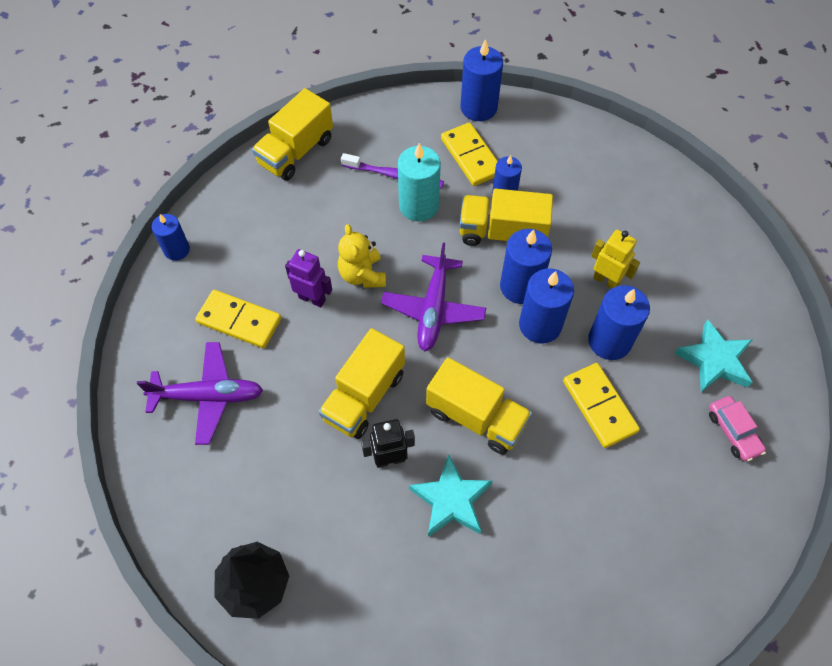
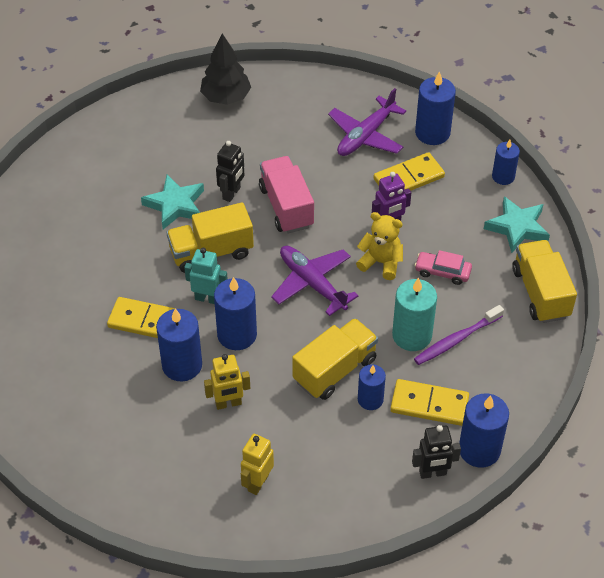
camera: 130 degrees right, 10 degrees down
(364, 396) = (286, 207): yellow truck -> pink truck
(520, 286) = (278, 346): blue candle -> blue candle (432, 133)
(525, 121) = (432, 473): none -> black robot
(527, 377) = (207, 298): none -> turquoise robot
(645, 212) = (257, 483): none -> yellow robot
(714, 360) = (101, 416): turquoise star -> turquoise star (517, 227)
(733, 432) = (48, 381): pink car -> pink car (442, 272)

▸ EXERCISE DETAILS: From the first line to the last, repeat the entries exactly and leave out the pictures.

▸ REPLY:
camera: 130 degrees right, 10 degrees down
(364, 396) = (286, 207): yellow truck -> pink truck
(520, 286) = (278, 346): blue candle -> blue candle (432, 133)
(525, 121) = (432, 473): none -> black robot
(527, 377) = (207, 298): none -> turquoise robot
(645, 212) = (257, 483): none -> yellow robot
(714, 360) = (101, 416): turquoise star -> turquoise star (517, 227)
(733, 432) = (48, 381): pink car -> pink car (442, 272)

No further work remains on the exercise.